> _Exercise_
Each line of the data below goes into the copy exactly; pictures do not.

> _Dataset excerpts_
# # #

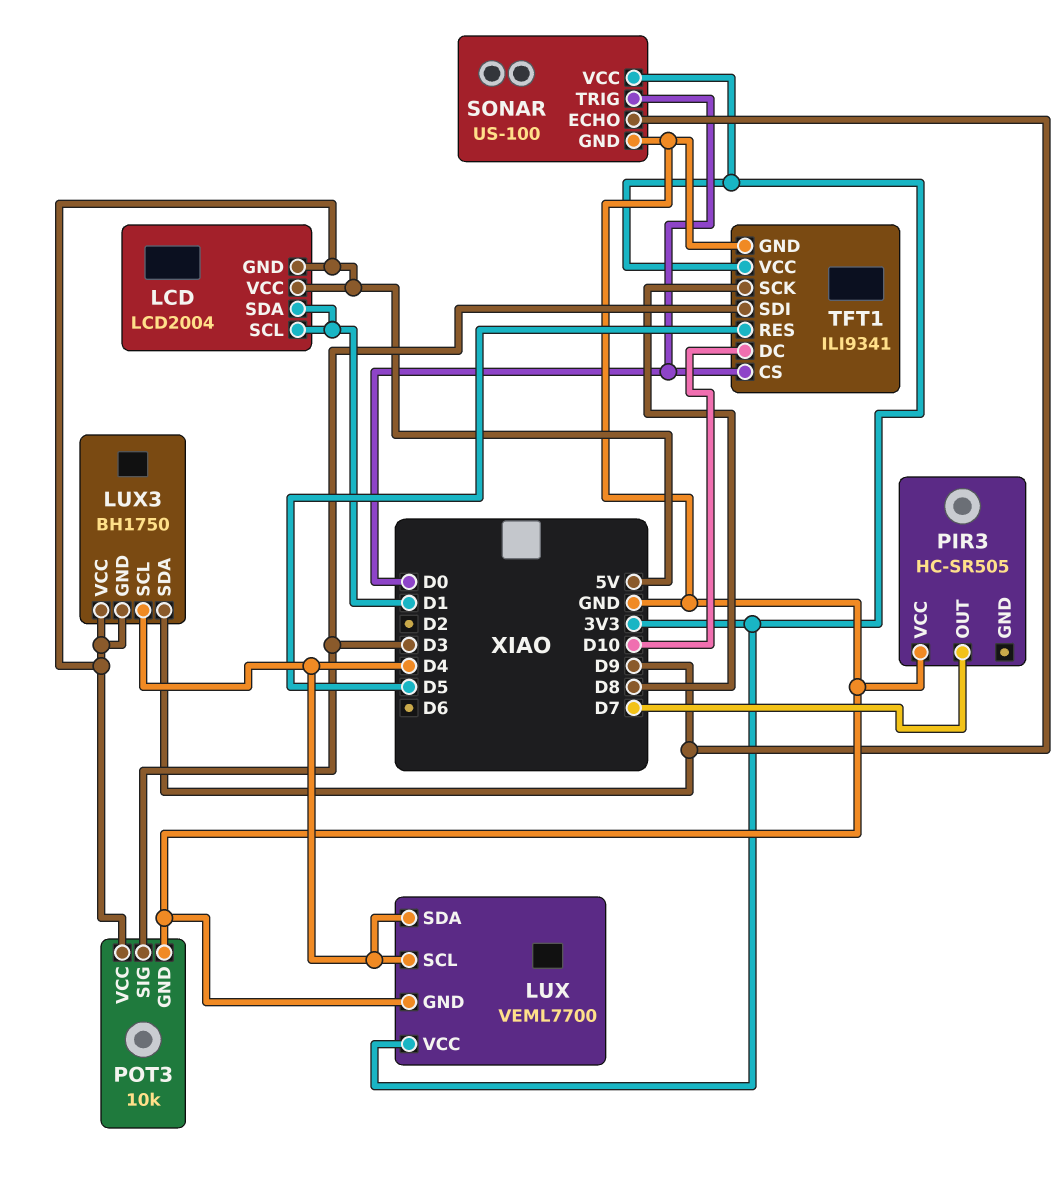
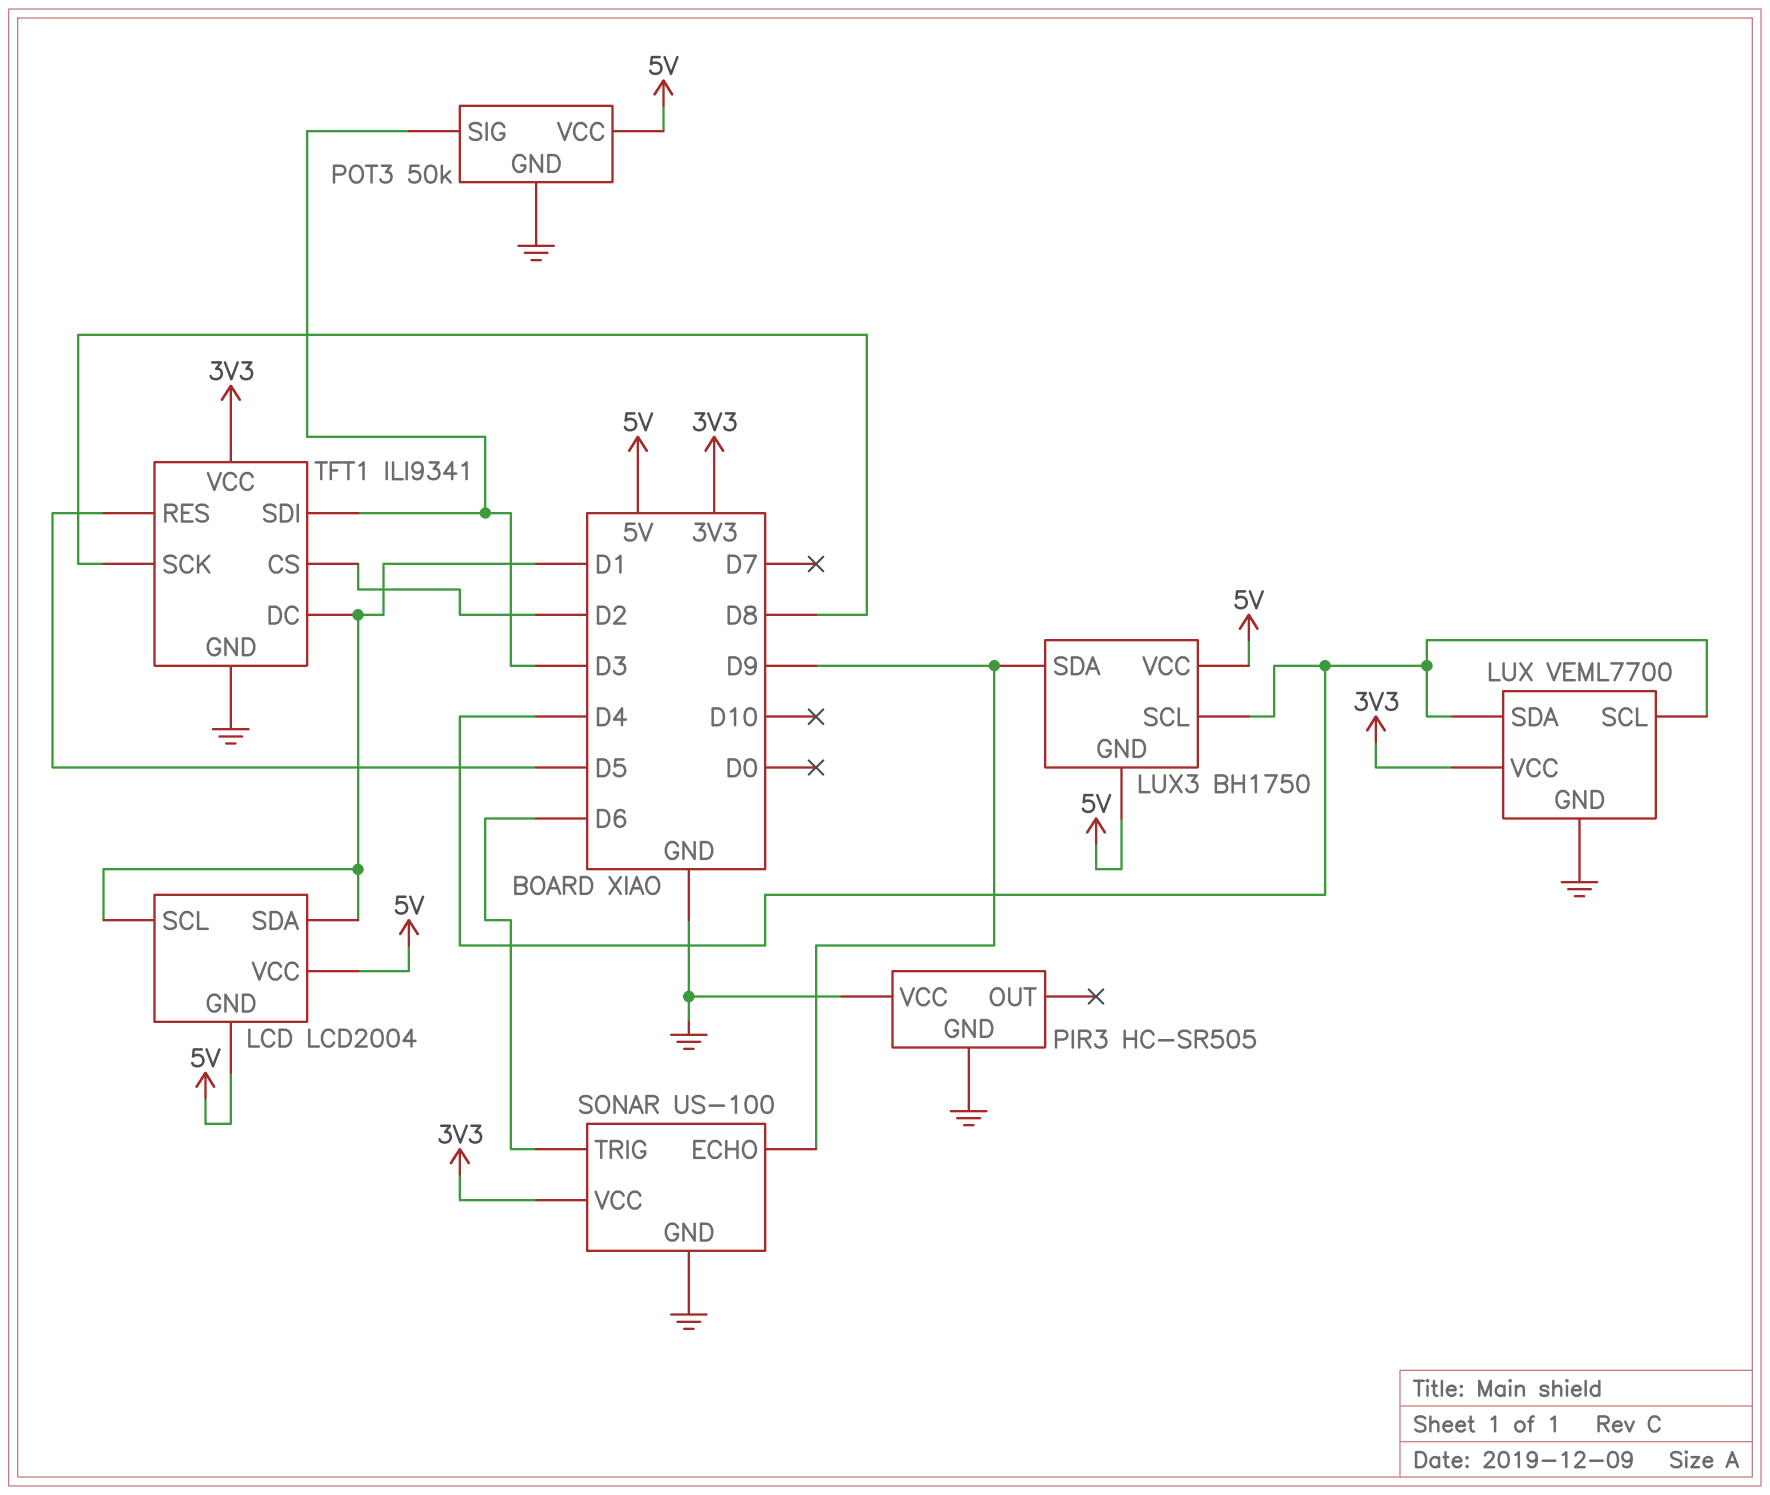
PIR3 pin GND: none -> GND
PIR3 pin OUT: D7 -> none
POT3: 10k -> 50k
SONAR pin TRIG: D0 -> D6
TFT1 pin CS: D0 -> D2
TFT1 pin DC: D10 -> D1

# # #

> _Result for this exercise_
PIR3 pin GND: none -> GND
PIR3 pin OUT: D7 -> none
POT3: 10k -> 50k
SONAR pin TRIG: D0 -> D6
TFT1 pin CS: D0 -> D2
TFT1 pin DC: D10 -> D1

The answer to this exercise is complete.